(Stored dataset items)
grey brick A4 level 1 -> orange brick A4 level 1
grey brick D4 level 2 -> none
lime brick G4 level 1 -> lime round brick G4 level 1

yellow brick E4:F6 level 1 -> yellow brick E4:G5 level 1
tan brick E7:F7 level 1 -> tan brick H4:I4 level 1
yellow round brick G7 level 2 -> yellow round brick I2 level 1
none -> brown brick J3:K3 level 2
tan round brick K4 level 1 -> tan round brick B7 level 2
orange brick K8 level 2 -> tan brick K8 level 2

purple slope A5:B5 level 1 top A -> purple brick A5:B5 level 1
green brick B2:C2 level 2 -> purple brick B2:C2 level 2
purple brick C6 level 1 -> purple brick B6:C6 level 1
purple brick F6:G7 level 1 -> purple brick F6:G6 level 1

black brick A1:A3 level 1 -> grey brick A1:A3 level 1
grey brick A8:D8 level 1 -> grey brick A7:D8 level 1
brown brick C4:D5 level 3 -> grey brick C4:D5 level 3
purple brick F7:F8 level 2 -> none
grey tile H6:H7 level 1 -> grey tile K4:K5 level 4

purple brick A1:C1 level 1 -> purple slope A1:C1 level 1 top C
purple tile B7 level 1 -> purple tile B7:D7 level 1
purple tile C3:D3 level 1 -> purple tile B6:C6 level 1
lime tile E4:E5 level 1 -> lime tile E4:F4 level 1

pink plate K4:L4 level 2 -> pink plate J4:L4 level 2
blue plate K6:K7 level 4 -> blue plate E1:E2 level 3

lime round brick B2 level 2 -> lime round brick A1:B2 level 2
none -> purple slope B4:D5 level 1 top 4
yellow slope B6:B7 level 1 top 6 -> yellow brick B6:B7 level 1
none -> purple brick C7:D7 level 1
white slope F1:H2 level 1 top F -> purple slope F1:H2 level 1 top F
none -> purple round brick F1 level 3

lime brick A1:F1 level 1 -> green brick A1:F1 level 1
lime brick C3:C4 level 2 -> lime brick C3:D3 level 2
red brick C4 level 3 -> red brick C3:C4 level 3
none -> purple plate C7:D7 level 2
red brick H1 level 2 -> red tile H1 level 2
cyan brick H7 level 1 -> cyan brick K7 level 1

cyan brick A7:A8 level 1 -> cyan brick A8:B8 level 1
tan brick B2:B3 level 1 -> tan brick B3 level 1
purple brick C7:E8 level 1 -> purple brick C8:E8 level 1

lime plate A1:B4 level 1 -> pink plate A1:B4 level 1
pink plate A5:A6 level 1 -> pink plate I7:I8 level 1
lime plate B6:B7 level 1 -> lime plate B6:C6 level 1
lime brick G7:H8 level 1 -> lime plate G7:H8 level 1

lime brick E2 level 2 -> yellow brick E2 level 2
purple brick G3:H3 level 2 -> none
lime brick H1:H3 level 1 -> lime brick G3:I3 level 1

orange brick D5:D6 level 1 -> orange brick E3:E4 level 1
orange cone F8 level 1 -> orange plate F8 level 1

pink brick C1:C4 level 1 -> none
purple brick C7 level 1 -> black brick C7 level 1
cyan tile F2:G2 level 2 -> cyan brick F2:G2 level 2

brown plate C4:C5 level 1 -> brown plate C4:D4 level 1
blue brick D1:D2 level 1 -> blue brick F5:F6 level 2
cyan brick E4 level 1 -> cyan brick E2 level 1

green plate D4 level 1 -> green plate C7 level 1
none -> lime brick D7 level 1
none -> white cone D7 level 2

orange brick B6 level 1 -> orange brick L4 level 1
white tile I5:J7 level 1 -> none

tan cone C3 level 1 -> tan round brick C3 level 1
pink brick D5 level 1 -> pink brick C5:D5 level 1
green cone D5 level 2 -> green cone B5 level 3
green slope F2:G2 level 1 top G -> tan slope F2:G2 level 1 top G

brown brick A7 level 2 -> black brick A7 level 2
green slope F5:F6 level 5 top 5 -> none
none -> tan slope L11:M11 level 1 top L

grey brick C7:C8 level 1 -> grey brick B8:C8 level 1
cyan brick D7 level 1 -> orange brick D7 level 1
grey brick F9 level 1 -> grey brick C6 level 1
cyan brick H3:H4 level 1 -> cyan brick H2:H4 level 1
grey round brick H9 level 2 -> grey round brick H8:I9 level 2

[Work task]
Set down the entries above again, word for word.

[Reply]
grey brick A4 level 1 -> orange brick A4 level 1
grey brick D4 level 2 -> none
lime brick G4 level 1 -> lime round brick G4 level 1

yellow brick E4:F6 level 1 -> yellow brick E4:G5 level 1
tan brick E7:F7 level 1 -> tan brick H4:I4 level 1
yellow round brick G7 level 2 -> yellow round brick I2 level 1
none -> brown brick J3:K3 level 2
tan round brick K4 level 1 -> tan round brick B7 level 2
orange brick K8 level 2 -> tan brick K8 level 2

purple slope A5:B5 level 1 top A -> purple brick A5:B5 level 1
green brick B2:C2 level 2 -> purple brick B2:C2 level 2
purple brick C6 level 1 -> purple brick B6:C6 level 1
purple brick F6:G7 level 1 -> purple brick F6:G6 level 1

black brick A1:A3 level 1 -> grey brick A1:A3 level 1
grey brick A8:D8 level 1 -> grey brick A7:D8 level 1
brown brick C4:D5 level 3 -> grey brick C4:D5 level 3
purple brick F7:F8 level 2 -> none
grey tile H6:H7 level 1 -> grey tile K4:K5 level 4

purple brick A1:C1 level 1 -> purple slope A1:C1 level 1 top C
purple tile B7 level 1 -> purple tile B7:D7 level 1
purple tile C3:D3 level 1 -> purple tile B6:C6 level 1
lime tile E4:E5 level 1 -> lime tile E4:F4 level 1

pink plate K4:L4 level 2 -> pink plate J4:L4 level 2
blue plate K6:K7 level 4 -> blue plate E1:E2 level 3

lime round brick B2 level 2 -> lime round brick A1:B2 level 2
none -> purple slope B4:D5 level 1 top 4
yellow slope B6:B7 level 1 top 6 -> yellow brick B6:B7 level 1
none -> purple brick C7:D7 level 1
white slope F1:H2 level 1 top F -> purple slope F1:H2 level 1 top F
none -> purple round brick F1 level 3

lime brick A1:F1 level 1 -> green brick A1:F1 level 1
lime brick C3:C4 level 2 -> lime brick C3:D3 level 2
red brick C4 level 3 -> red brick C3:C4 level 3
none -> purple plate C7:D7 level 2
red brick H1 level 2 -> red tile H1 level 2
cyan brick H7 level 1 -> cyan brick K7 level 1

cyan brick A7:A8 level 1 -> cyan brick A8:B8 level 1
tan brick B2:B3 level 1 -> tan brick B3 level 1
purple brick C7:E8 level 1 -> purple brick C8:E8 level 1

lime plate A1:B4 level 1 -> pink plate A1:B4 level 1
pink plate A5:A6 level 1 -> pink plate I7:I8 level 1
lime plate B6:B7 level 1 -> lime plate B6:C6 level 1
lime brick G7:H8 level 1 -> lime plate G7:H8 level 1

lime brick E2 level 2 -> yellow brick E2 level 2
purple brick G3:H3 level 2 -> none
lime brick H1:H3 level 1 -> lime brick G3:I3 level 1

orange brick D5:D6 level 1 -> orange brick E3:E4 level 1
orange cone F8 level 1 -> orange plate F8 level 1

pink brick C1:C4 level 1 -> none
purple brick C7 level 1 -> black brick C7 level 1
cyan tile F2:G2 level 2 -> cyan brick F2:G2 level 2

brown plate C4:C5 level 1 -> brown plate C4:D4 level 1
blue brick D1:D2 level 1 -> blue brick F5:F6 level 2
cyan brick E4 level 1 -> cyan brick E2 level 1

green plate D4 level 1 -> green plate C7 level 1
none -> lime brick D7 level 1
none -> white cone D7 level 2

orange brick B6 level 1 -> orange brick L4 level 1
white tile I5:J7 level 1 -> none

tan cone C3 level 1 -> tan round brick C3 level 1
pink brick D5 level 1 -> pink brick C5:D5 level 1
green cone D5 level 2 -> green cone B5 level 3
green slope F2:G2 level 1 top G -> tan slope F2:G2 level 1 top G

brown brick A7 level 2 -> black brick A7 level 2
green slope F5:F6 level 5 top 5 -> none
none -> tan slope L11:M11 level 1 top L

grey brick C7:C8 level 1 -> grey brick B8:C8 level 1
cyan brick D7 level 1 -> orange brick D7 level 1
grey brick F9 level 1 -> grey brick C6 level 1
cyan brick H3:H4 level 1 -> cyan brick H2:H4 level 1
grey round brick H9 level 2 -> grey round brick H8:I9 level 2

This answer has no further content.